■ **INPUT**:
=-=-=
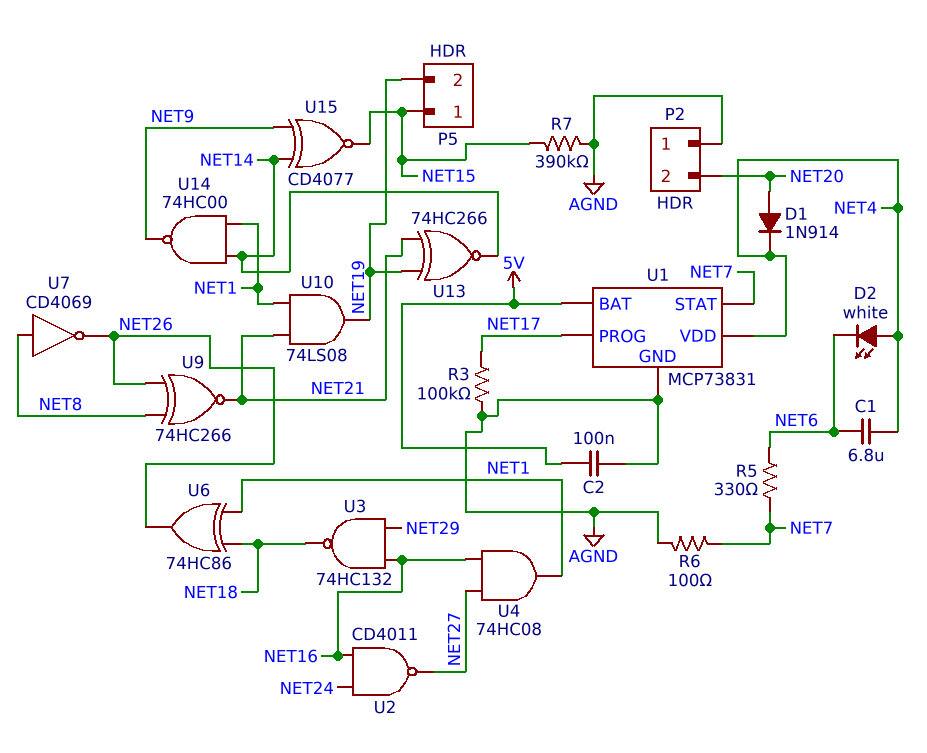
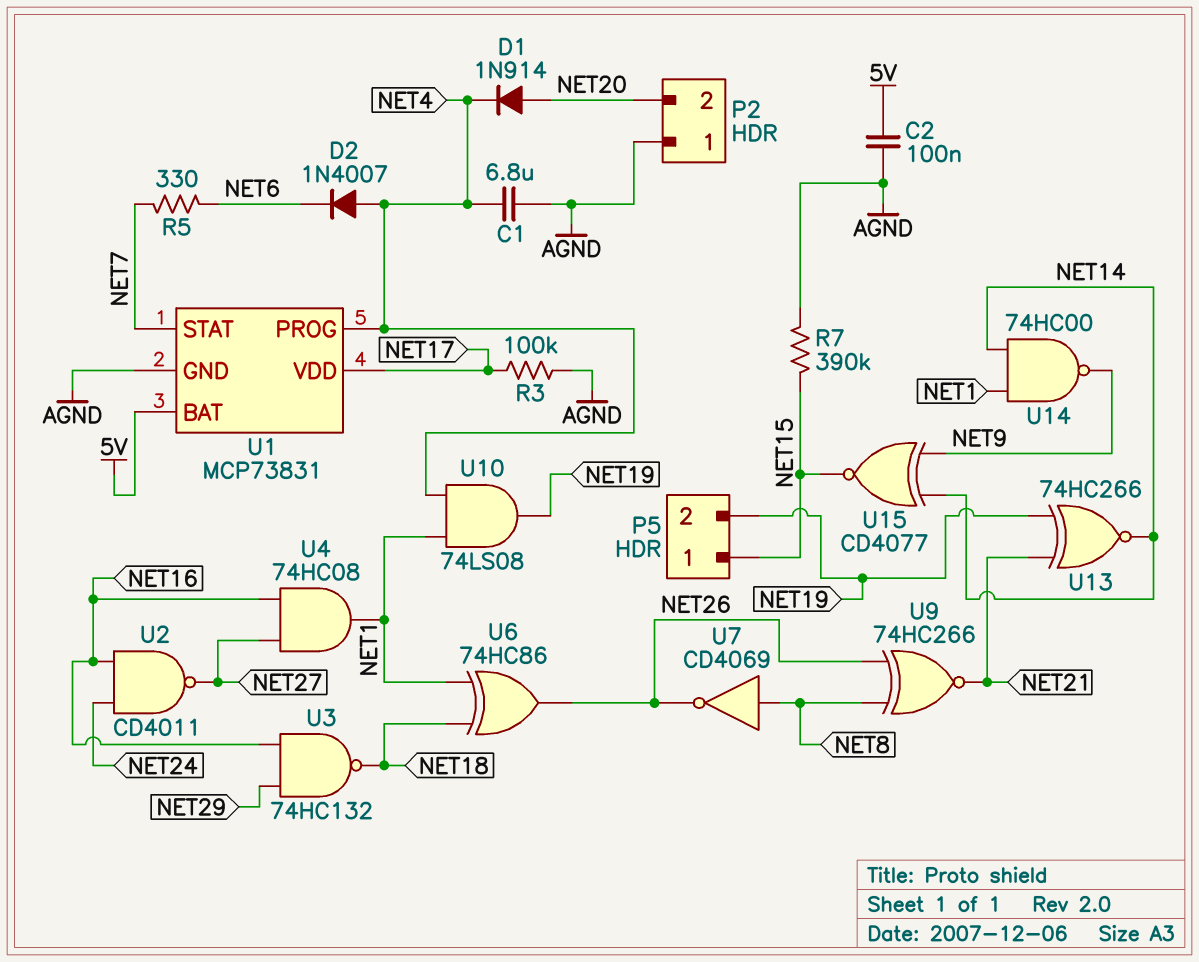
C1: 6.8uF (NET4, NET6) -> 6.8uF (AGND, NET4)
D2: LED white (A NET4, K NET6) -> diode 1N4007 (A NET4, K NET6)
R6: 100 (AGND, NET7) -> none
U1 pin PROG: NET17 -> NET4
U1 pin VDD: NET4 -> NET17
U10: AND 74LS08 (in NET1, in NET21, out NET19) -> AND 74LS08 (in NET1, in NET4, out NET19)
=-=-=
■ **AIM OF THE EXERCISE**: Only the text of the material belongs in your copy, which must match the original exactly.

■ **RESULT**:
C1: 6.8uF (NET4, NET6) -> 6.8uF (AGND, NET4)
D2: LED white (A NET4, K NET6) -> diode 1N4007 (A NET4, K NET6)
R6: 100 (AGND, NET7) -> none
U1 pin PROG: NET17 -> NET4
U1 pin VDD: NET4 -> NET17
U10: AND 74LS08 (in NET1, in NET21, out NET19) -> AND 74LS08 (in NET1, in NET4, out NET19)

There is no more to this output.